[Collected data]

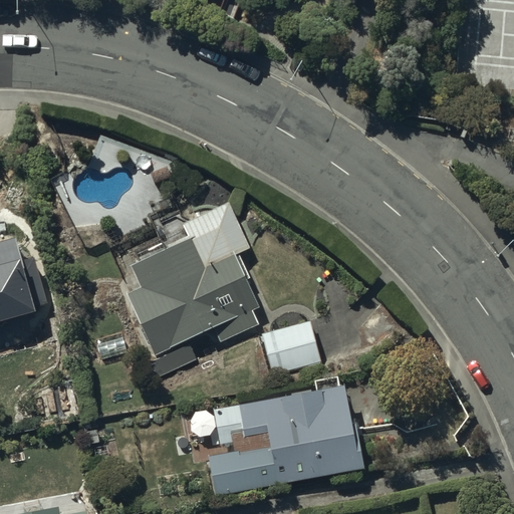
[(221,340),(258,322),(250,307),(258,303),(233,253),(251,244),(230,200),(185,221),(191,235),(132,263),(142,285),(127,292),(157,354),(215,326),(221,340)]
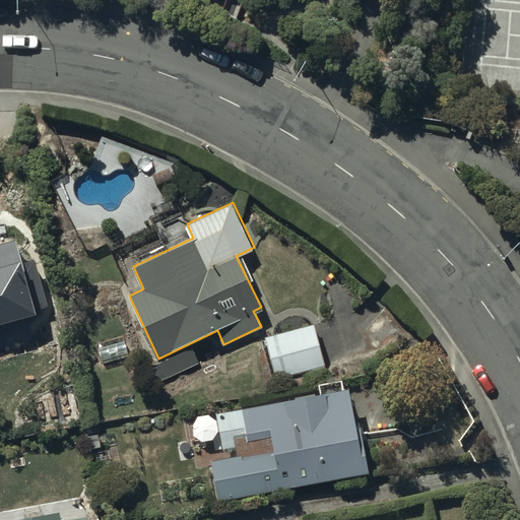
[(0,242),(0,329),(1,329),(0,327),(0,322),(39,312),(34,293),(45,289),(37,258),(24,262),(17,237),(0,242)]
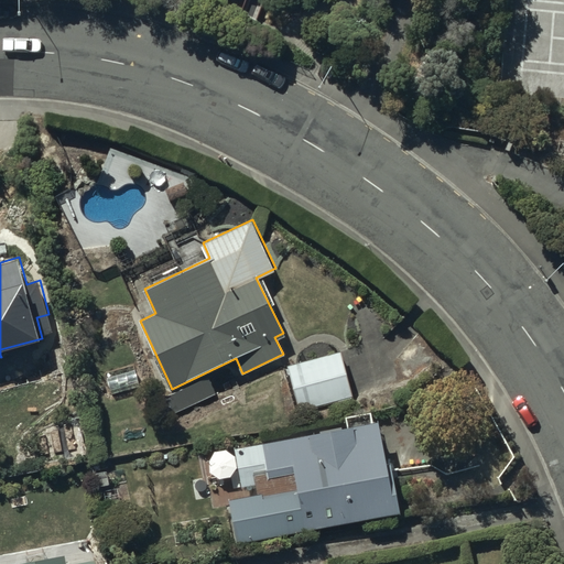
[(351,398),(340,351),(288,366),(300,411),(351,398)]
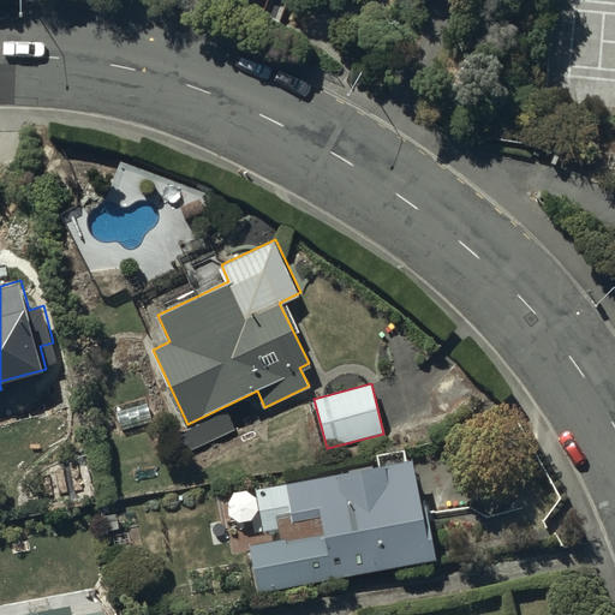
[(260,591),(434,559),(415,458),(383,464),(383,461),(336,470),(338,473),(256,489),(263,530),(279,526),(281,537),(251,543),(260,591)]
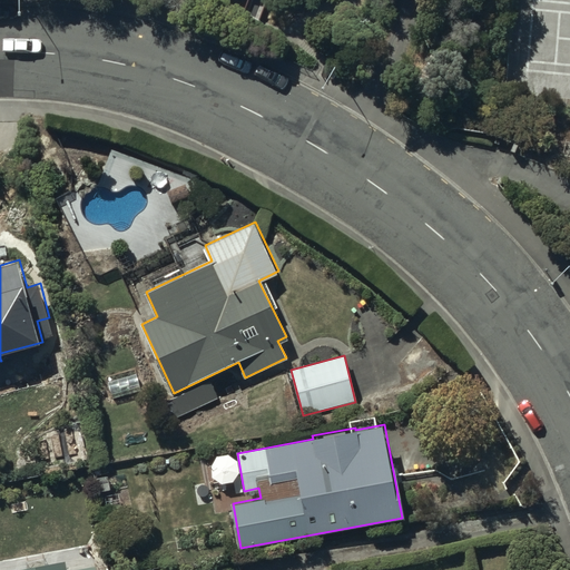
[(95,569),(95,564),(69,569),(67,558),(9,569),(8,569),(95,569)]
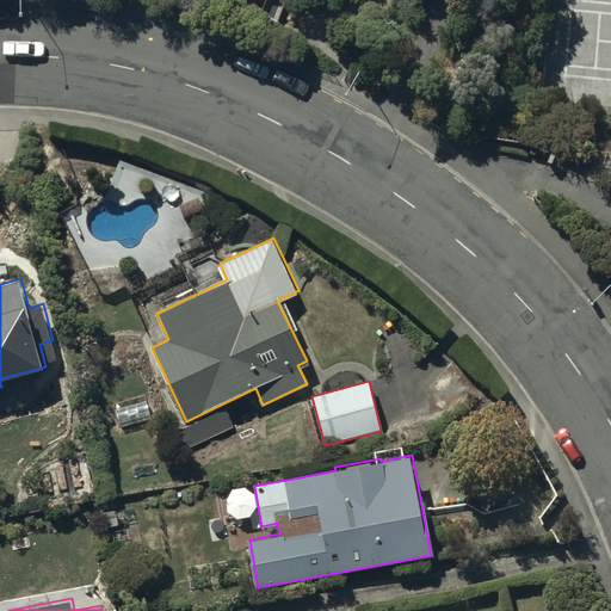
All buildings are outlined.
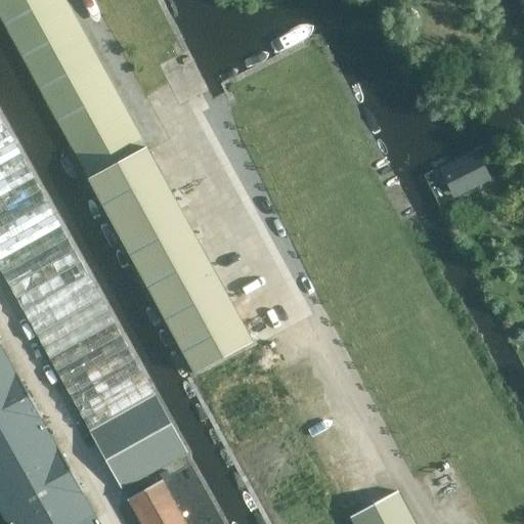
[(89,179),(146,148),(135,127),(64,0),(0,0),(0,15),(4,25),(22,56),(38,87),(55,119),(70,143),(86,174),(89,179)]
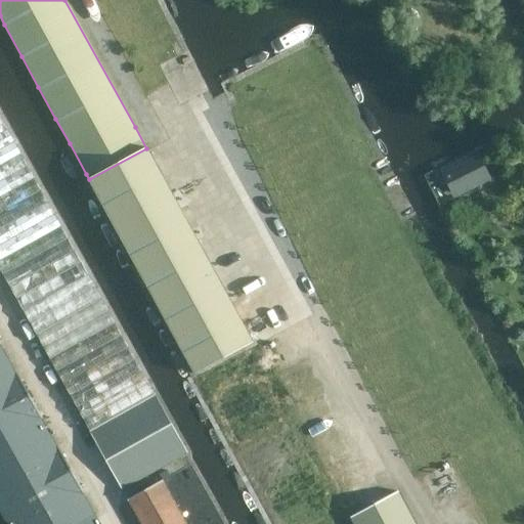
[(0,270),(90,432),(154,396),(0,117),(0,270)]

▸ What to produce:
Could you return all of the entries above exactly, without any images?

▸ Answer section:
[(221,340),(258,322),(250,307),(258,303),(233,253),(251,244),(230,200),(185,221),(191,235),(132,263),(142,285),(127,292),(157,354),(215,326),(221,340)]
[(0,242),(0,329),(1,329),(0,327),(0,322),(39,312),(34,293),(45,289),(37,258),(24,262),(17,237),(0,242)]
[(351,398),(340,351),(288,366),(300,411),(351,398)]
[(260,591),(434,559),(415,458),(383,464),(383,461),(336,470),(338,473),(256,489),(263,530),(279,526),(281,537),(251,543),(260,591)]
[(95,569),(95,564),(69,569),(67,558),(9,569),(8,569),(95,569)]
All buildings are outlined.
[(89,179),(146,148),(135,127),(64,0),(0,0),(0,15),(4,25),(22,56),(38,87),(55,119),(70,143),(86,174),(89,179)]
[(0,270),(90,432),(154,396),(0,117),(0,270)]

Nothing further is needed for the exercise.